Print the data exactly. Omit the pictures.

■ SUPPLIED RECORDS
════════
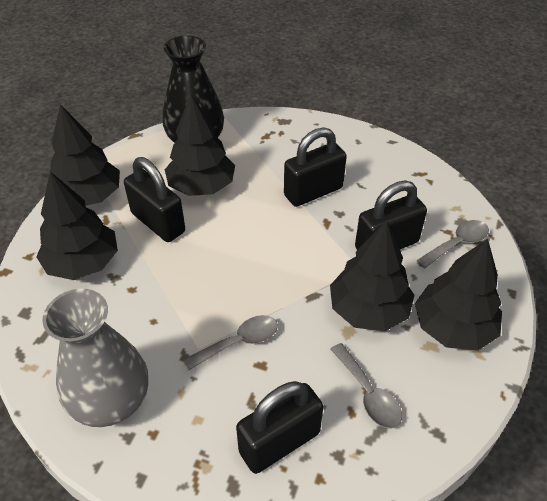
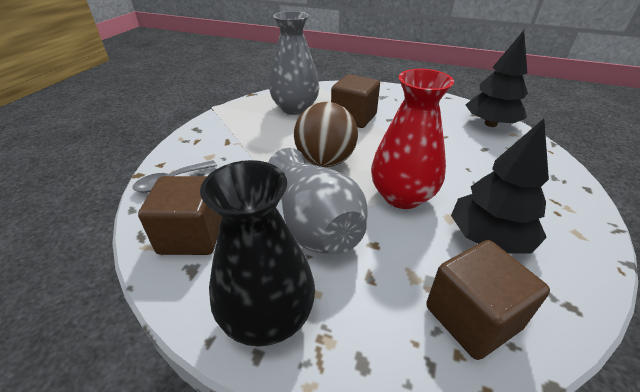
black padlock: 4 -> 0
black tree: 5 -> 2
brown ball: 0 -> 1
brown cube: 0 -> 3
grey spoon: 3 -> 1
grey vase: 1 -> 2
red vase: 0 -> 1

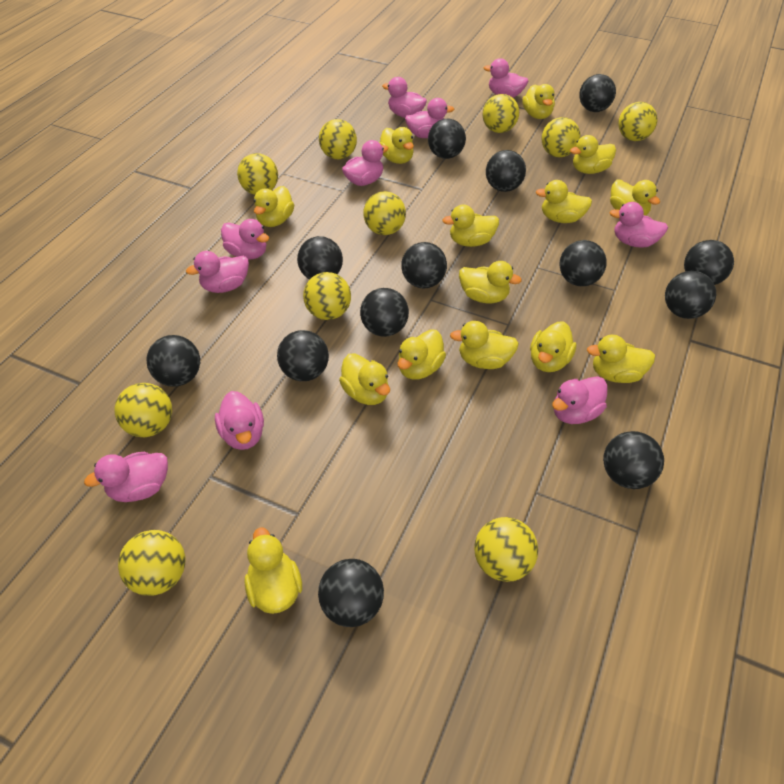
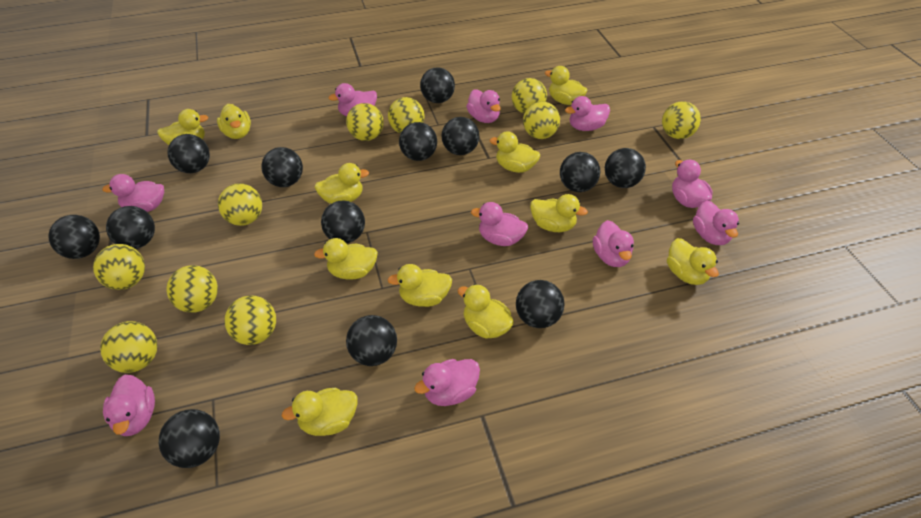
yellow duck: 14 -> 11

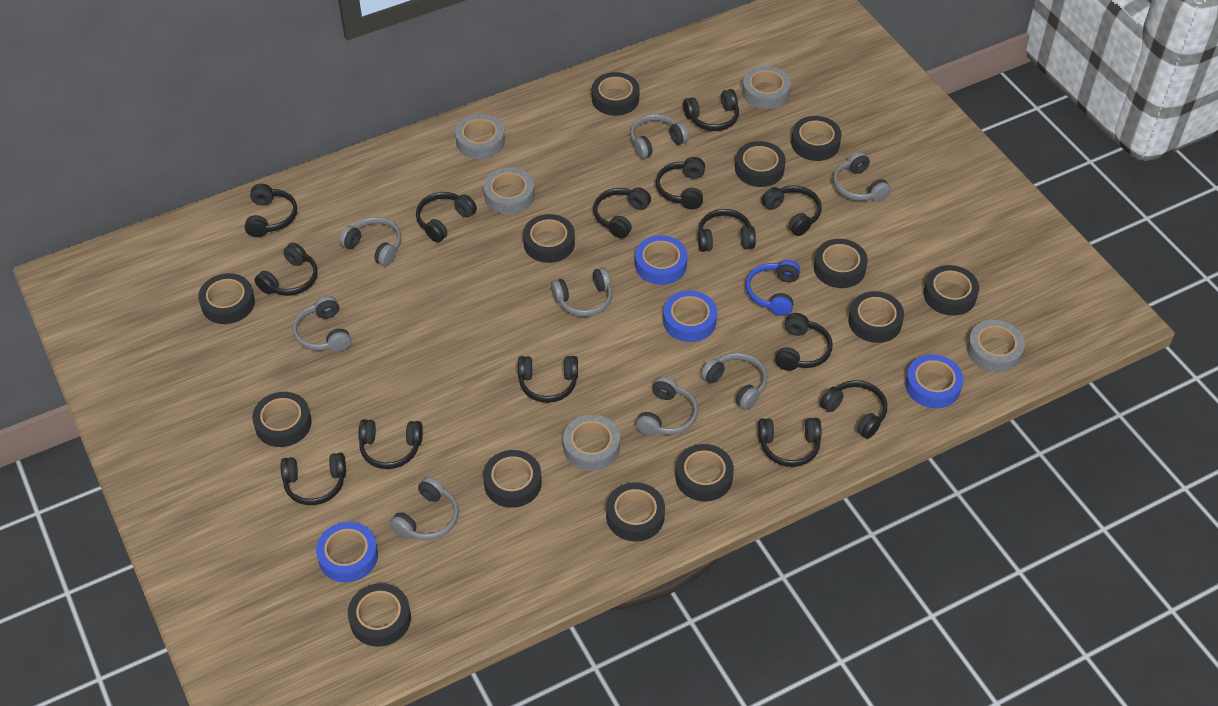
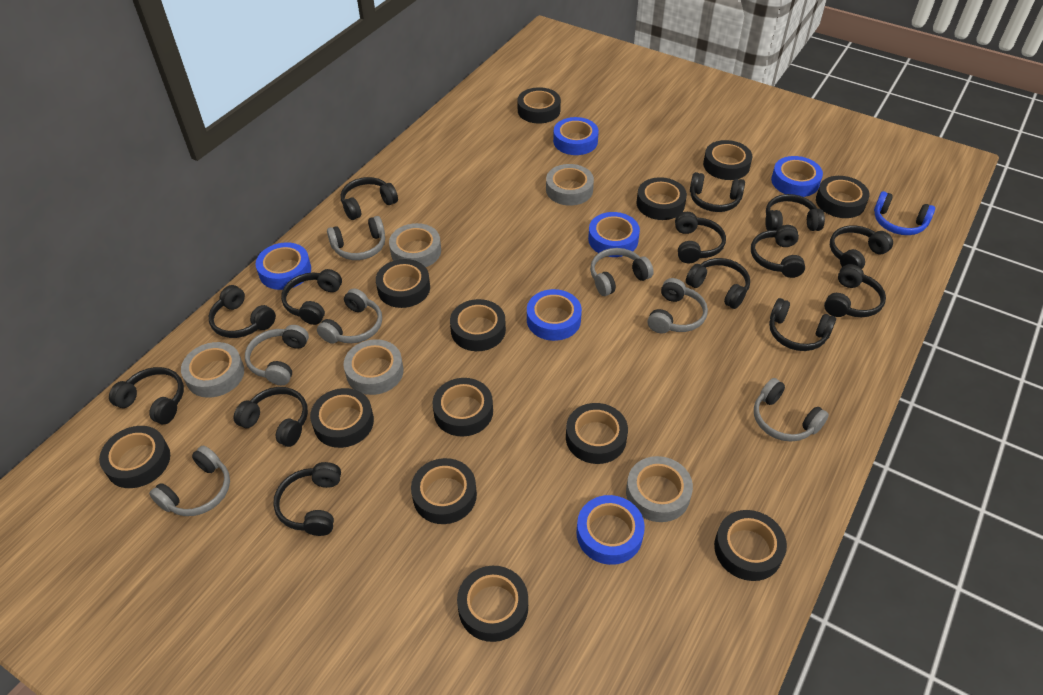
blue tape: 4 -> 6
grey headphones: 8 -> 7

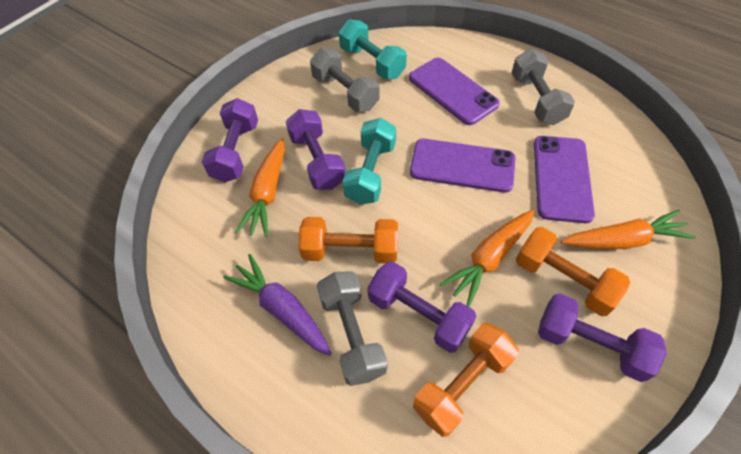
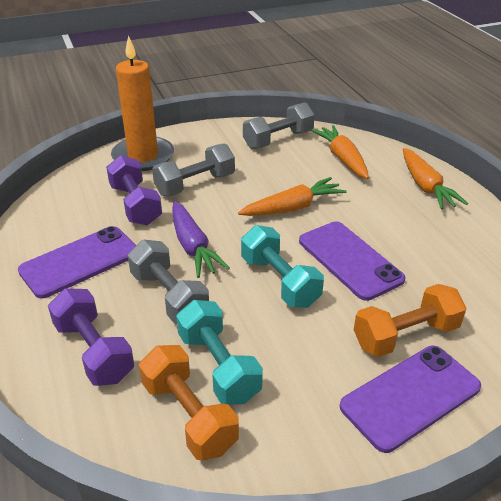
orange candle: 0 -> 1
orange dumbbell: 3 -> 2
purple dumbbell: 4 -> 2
════════
■ ANSWER BOX
black padlock: 4 -> 0
black tree: 5 -> 2
brown ball: 0 -> 1
brown cube: 0 -> 3
grey spoon: 3 -> 1
grey vase: 1 -> 2
red vase: 0 -> 1

yellow duck: 14 -> 11

blue tape: 4 -> 6
grey headphones: 8 -> 7

orange candle: 0 -> 1
orange dumbbell: 3 -> 2
purple dumbbell: 4 -> 2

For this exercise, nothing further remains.